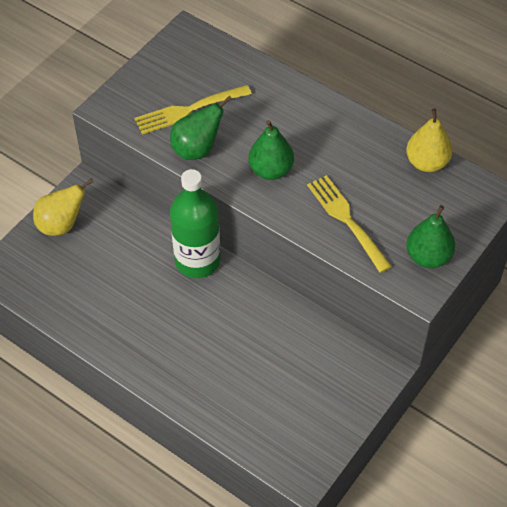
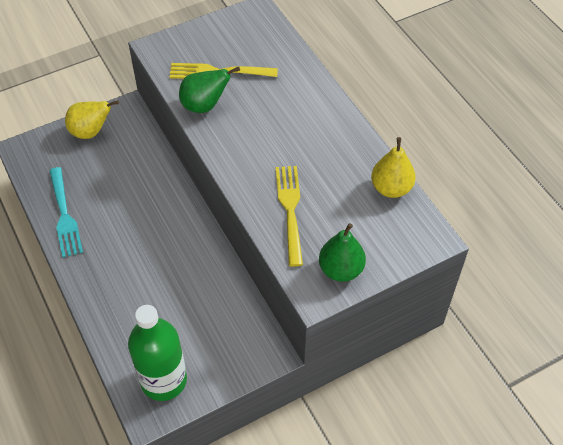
camera: 25 degrees right, 0 degrees up
(91, 321) = (64, 215): none -> turquoise fork
(197, 261) = (175, 201): green bottle -> green bottle (163, 380)
(270, 170) = (253, 144): green pear -> none

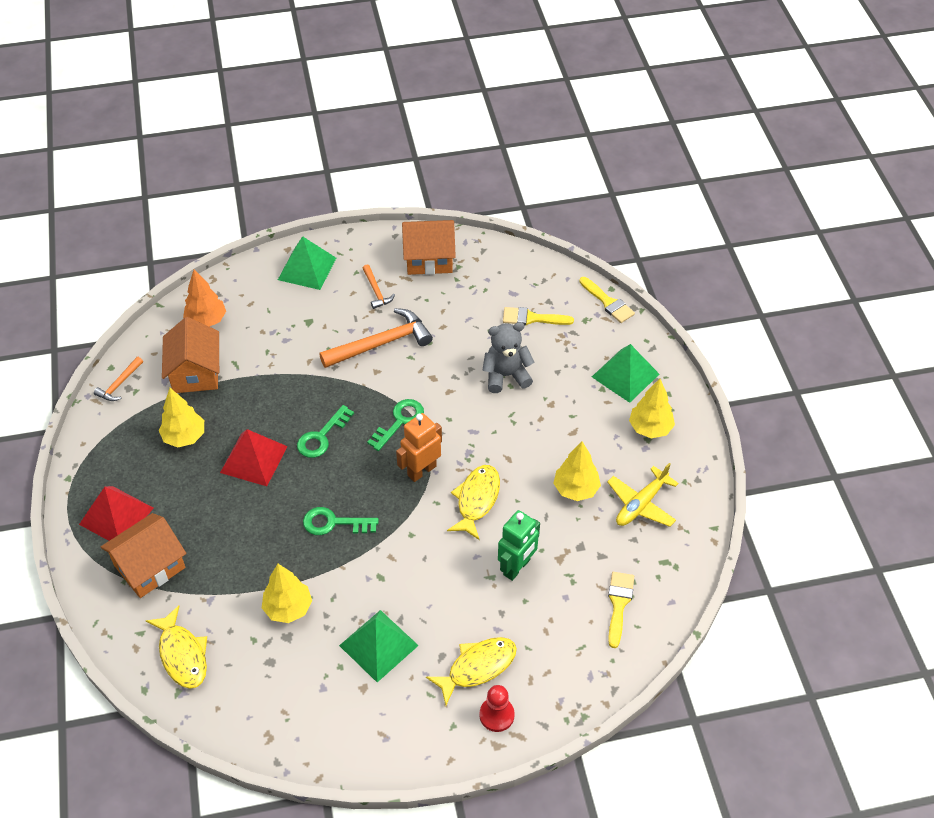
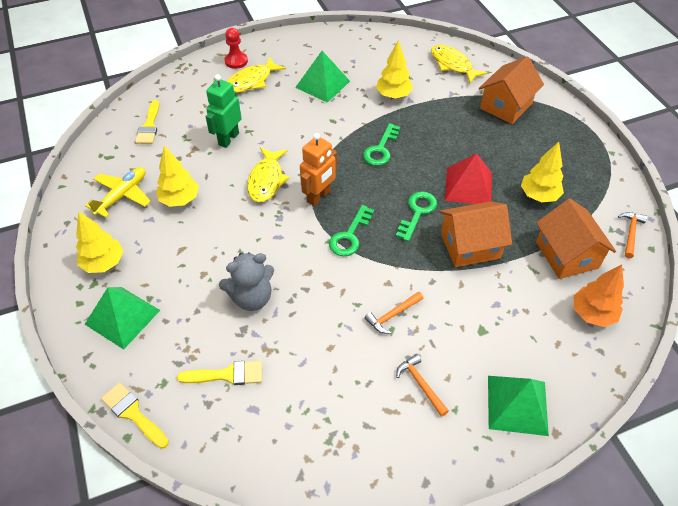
camera: 170 degrees right, 0 degrees up
(116, 516) = (553, 132): red pyramid -> none
(333, 523) = (381, 149): green key -> green key turned 120 degrees clockwise
(381, 343) = (392, 315): orange hammer -> orange hammer, size x0.51
(429, 259) = (369, 447): orange house -> orange house (470, 245)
▬▬▬▬▬▬▬▬▬▬
Problem requirements — Pull every line containing the word "none" out of the material.

Result of this exercise —
(91, 321) = (64, 215): none -> turquoise fork
(270, 170) = (253, 144): green pear -> none
(116, 516) = (553, 132): red pyramid -> none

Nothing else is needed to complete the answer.